= Given data =
★ ★ ★ ★

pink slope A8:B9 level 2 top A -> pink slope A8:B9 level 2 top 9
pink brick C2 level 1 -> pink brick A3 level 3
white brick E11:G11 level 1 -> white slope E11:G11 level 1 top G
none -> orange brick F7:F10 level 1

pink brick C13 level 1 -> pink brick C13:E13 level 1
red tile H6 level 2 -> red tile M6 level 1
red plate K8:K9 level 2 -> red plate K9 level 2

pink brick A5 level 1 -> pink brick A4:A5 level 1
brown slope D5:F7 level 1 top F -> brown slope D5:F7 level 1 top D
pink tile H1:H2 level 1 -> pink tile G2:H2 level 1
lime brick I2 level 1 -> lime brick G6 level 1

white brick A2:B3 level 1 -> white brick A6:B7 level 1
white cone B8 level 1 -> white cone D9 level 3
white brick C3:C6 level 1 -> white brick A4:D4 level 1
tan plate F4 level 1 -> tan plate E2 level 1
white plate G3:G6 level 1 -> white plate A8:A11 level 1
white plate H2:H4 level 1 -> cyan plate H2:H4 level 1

★ ★ ★ ★

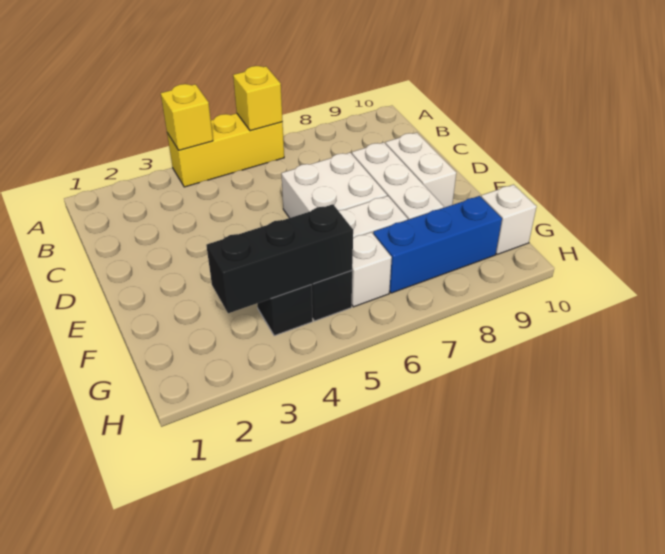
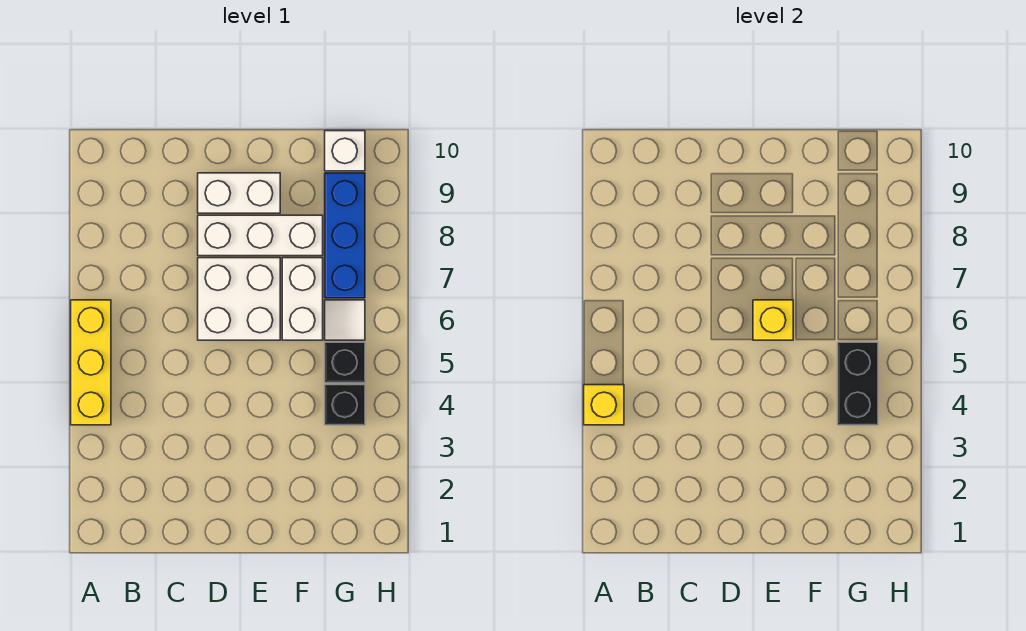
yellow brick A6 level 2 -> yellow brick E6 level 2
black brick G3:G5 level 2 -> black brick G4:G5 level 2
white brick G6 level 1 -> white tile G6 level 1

★ ★ ★ ★

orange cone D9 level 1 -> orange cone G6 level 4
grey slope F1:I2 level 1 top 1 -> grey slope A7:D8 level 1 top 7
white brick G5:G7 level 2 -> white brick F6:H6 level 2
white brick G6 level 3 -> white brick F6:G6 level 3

★ ★ ★ ★

= Directions for this task =
Write down again, exactly as given, only the lines above that fall from the line with "pink slope A8:B9 level 2 top A" to the line with "pink brick A5", inclusive.

= Answer for the task =
pink slope A8:B9 level 2 top A -> pink slope A8:B9 level 2 top 9
pink brick C2 level 1 -> pink brick A3 level 3
white brick E11:G11 level 1 -> white slope E11:G11 level 1 top G
none -> orange brick F7:F10 level 1

pink brick C13 level 1 -> pink brick C13:E13 level 1
red tile H6 level 2 -> red tile M6 level 1
red plate K8:K9 level 2 -> red plate K9 level 2

pink brick A5 level 1 -> pink brick A4:A5 level 1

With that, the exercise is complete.